Records contained in a dataset.
+-------+

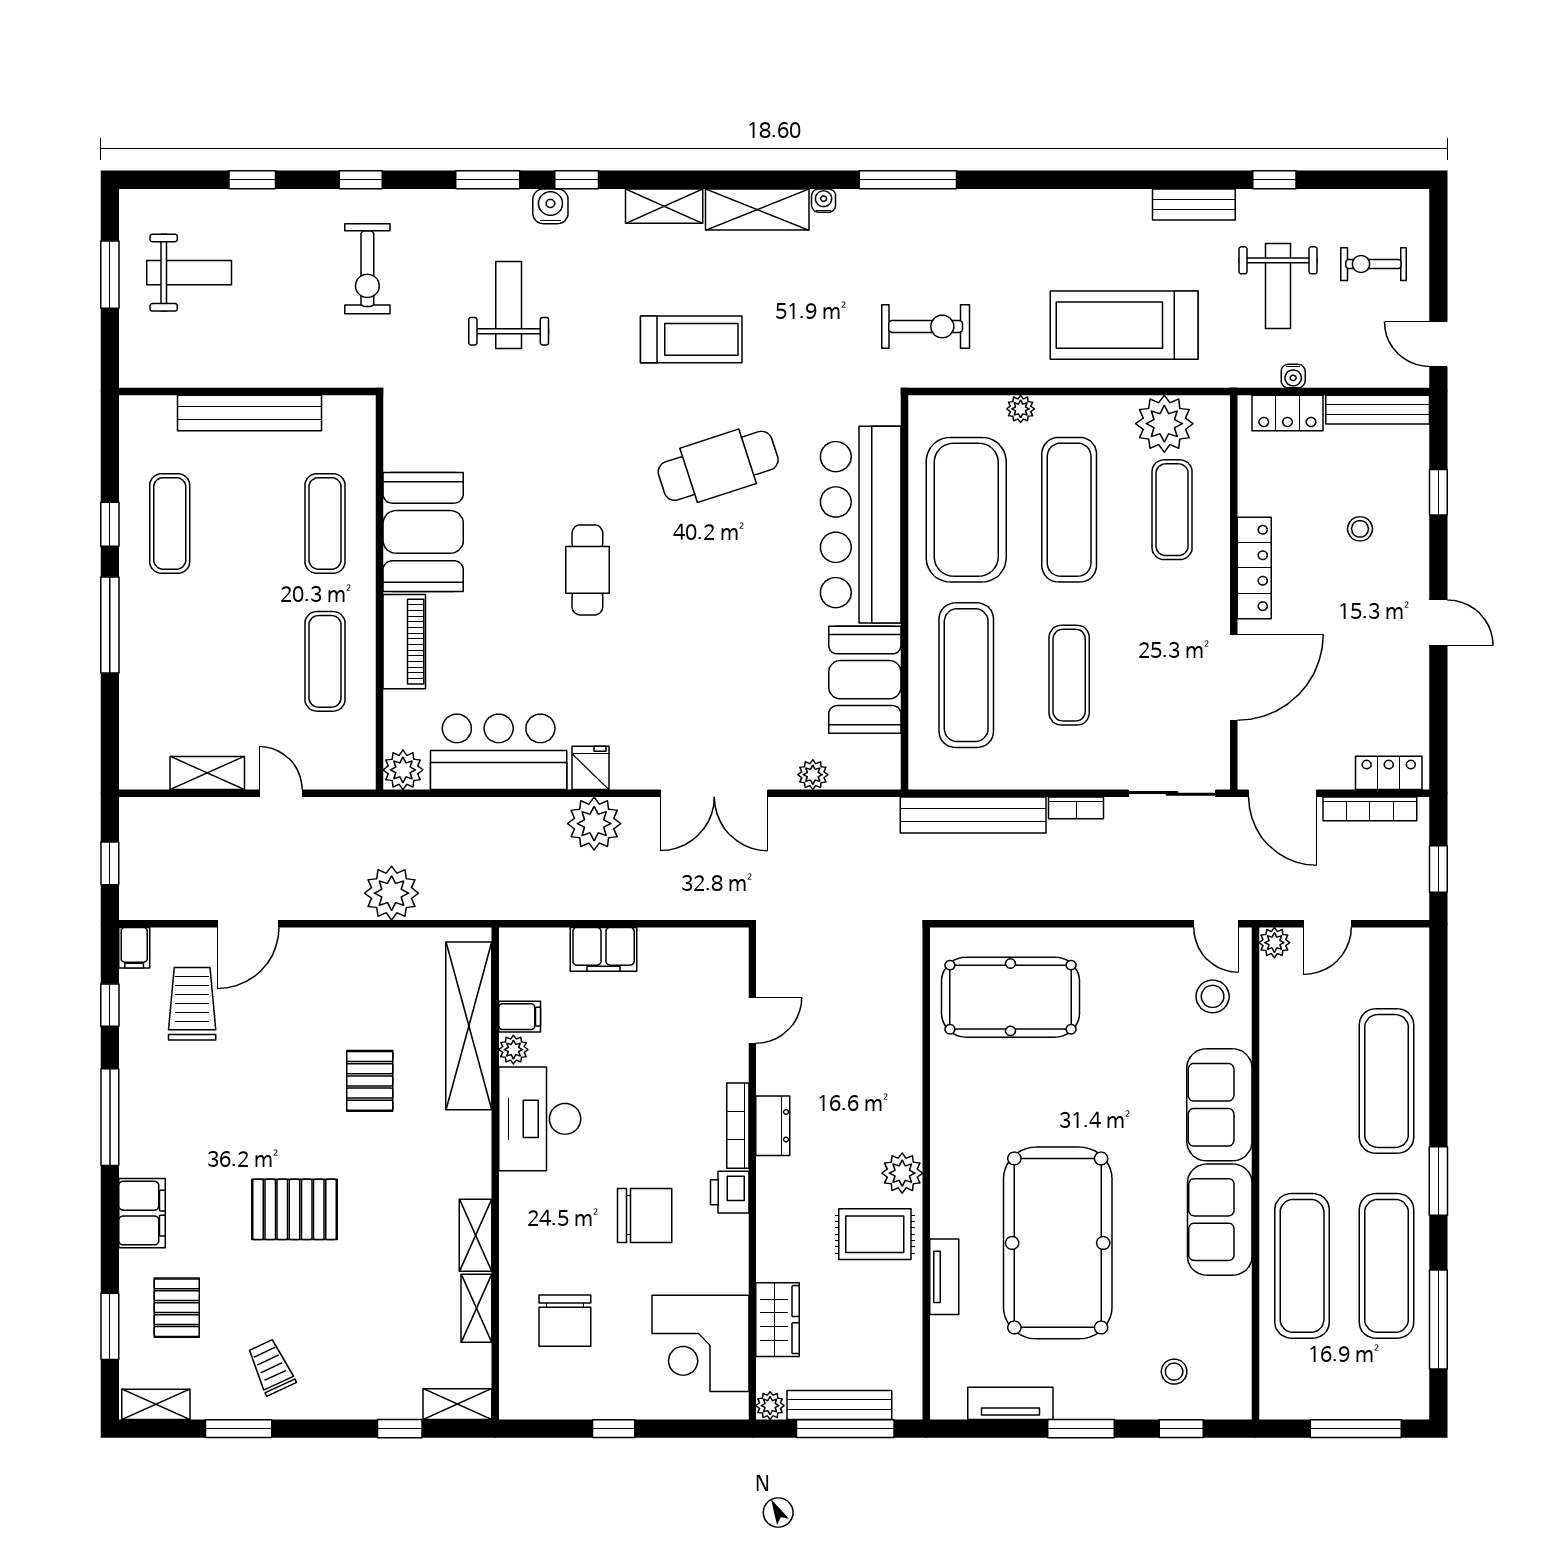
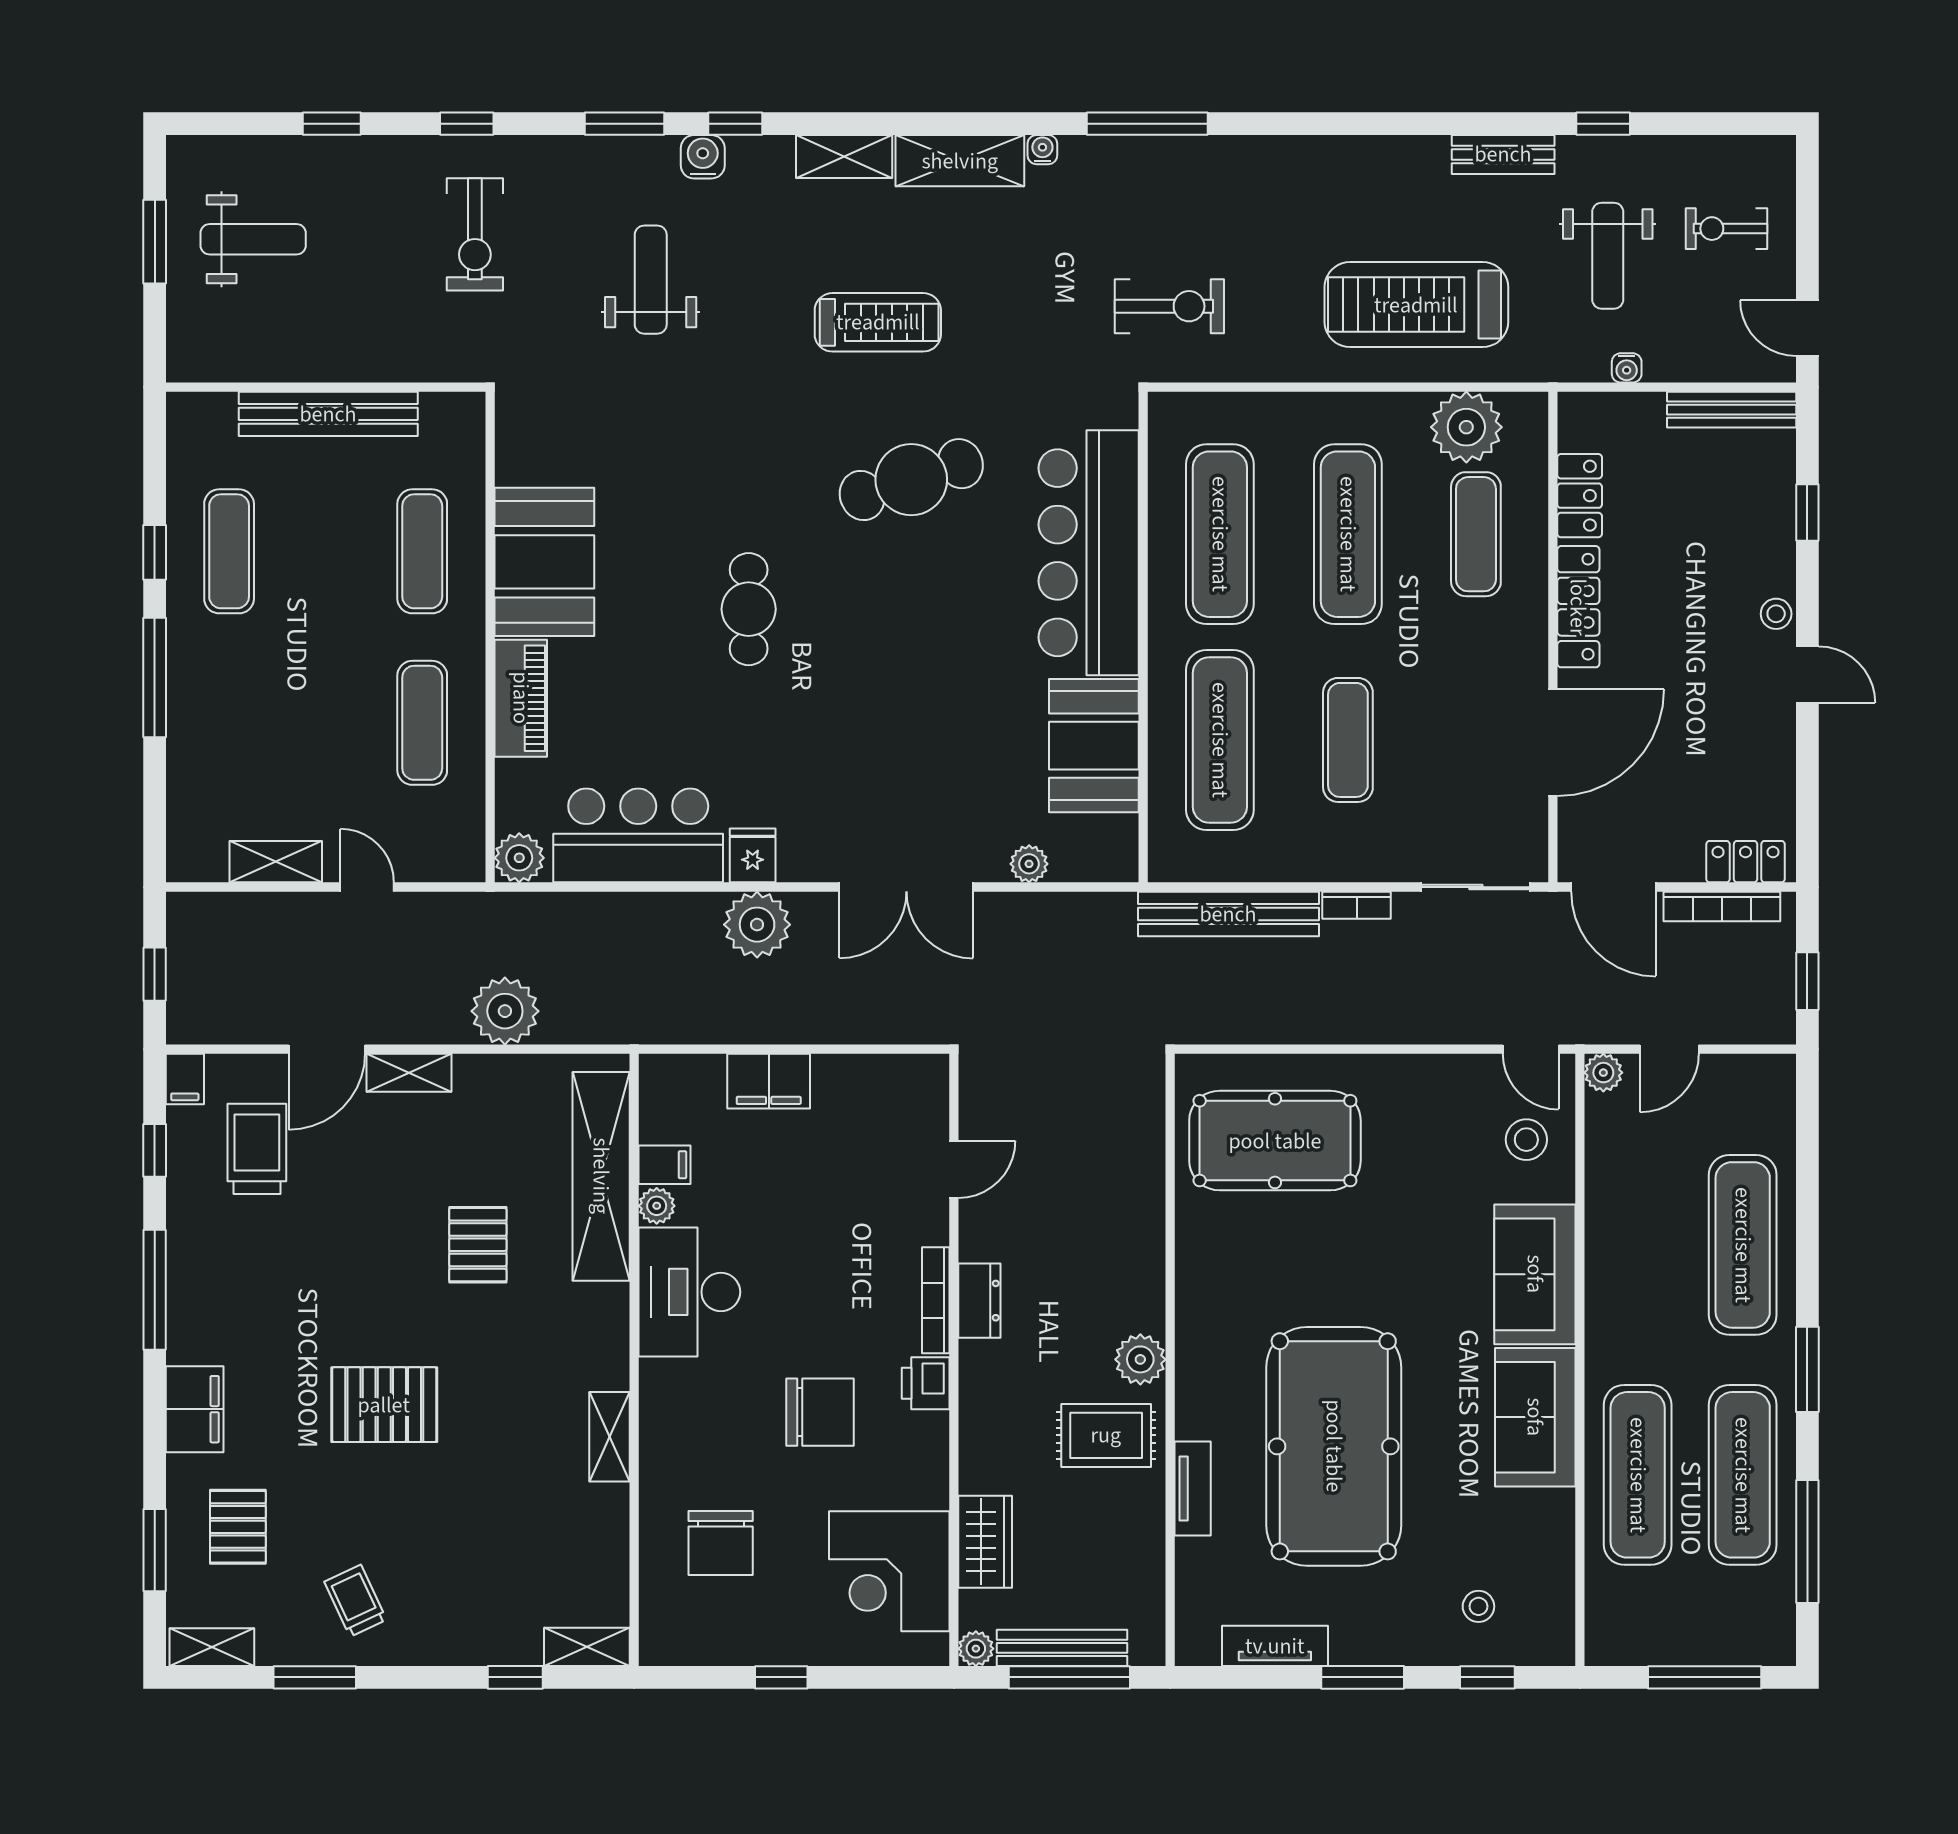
plant: (1021, 409) -> (1288, 409), removed
locker: (1287, 413) -> (1580, 496), moved, turned -90
exercise mat: (966, 510) -> (1220, 534), width x0.68
stool: (1360, 529) -> (1776, 614), moved
shelving: (476, 1308) -> (409, 1073), moved, turned 90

+-------+

YOUR ASSIGNMENT. Produce an exact copy of the lines from the one containing "stool: (1360, 529) -> (1776, 614), moved" through the final line of the data, both ends included, and only those.

TASK ANSWER.
stool: (1360, 529) -> (1776, 614), moved
shelving: (476, 1308) -> (409, 1073), moved, turned 90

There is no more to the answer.